* [What needs to be done] Write out the rows below word for word, from the first row through the line containing "red ellipse: moved", inclusive.

* [Dataset items]
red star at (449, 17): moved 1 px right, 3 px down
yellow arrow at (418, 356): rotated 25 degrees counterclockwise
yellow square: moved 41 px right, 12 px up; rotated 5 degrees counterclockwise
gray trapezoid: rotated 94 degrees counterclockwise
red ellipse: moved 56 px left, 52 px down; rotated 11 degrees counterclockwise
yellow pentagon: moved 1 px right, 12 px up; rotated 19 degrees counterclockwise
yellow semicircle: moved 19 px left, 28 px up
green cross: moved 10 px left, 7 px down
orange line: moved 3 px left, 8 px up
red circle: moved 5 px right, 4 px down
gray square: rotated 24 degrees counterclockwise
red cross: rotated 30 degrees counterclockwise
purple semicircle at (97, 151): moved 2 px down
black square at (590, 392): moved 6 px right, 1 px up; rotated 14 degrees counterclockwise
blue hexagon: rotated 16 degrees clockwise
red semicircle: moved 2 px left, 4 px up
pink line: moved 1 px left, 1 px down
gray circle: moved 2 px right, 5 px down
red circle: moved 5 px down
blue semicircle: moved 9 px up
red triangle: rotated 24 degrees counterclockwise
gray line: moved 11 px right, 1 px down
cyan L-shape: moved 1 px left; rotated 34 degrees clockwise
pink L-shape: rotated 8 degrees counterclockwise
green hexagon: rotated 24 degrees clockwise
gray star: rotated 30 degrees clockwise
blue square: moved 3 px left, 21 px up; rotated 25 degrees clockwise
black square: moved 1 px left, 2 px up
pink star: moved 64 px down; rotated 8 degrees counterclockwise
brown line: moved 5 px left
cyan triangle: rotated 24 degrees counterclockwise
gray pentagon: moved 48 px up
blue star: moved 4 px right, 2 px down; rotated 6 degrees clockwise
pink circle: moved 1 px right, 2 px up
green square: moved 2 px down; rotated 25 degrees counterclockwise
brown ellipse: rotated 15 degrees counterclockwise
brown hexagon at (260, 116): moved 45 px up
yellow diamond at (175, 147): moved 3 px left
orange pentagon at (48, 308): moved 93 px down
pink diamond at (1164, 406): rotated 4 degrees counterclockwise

* [Written solution]
red star at (449, 17): moved 1 px right, 3 px down
yellow arrow at (418, 356): rotated 25 degrees counterclockwise
yellow square: moved 41 px right, 12 px up; rotated 5 degrees counterclockwise
gray trapezoid: rotated 94 degrees counterclockwise
red ellipse: moved 56 px left, 52 px down; rotated 11 degrees counterclockwise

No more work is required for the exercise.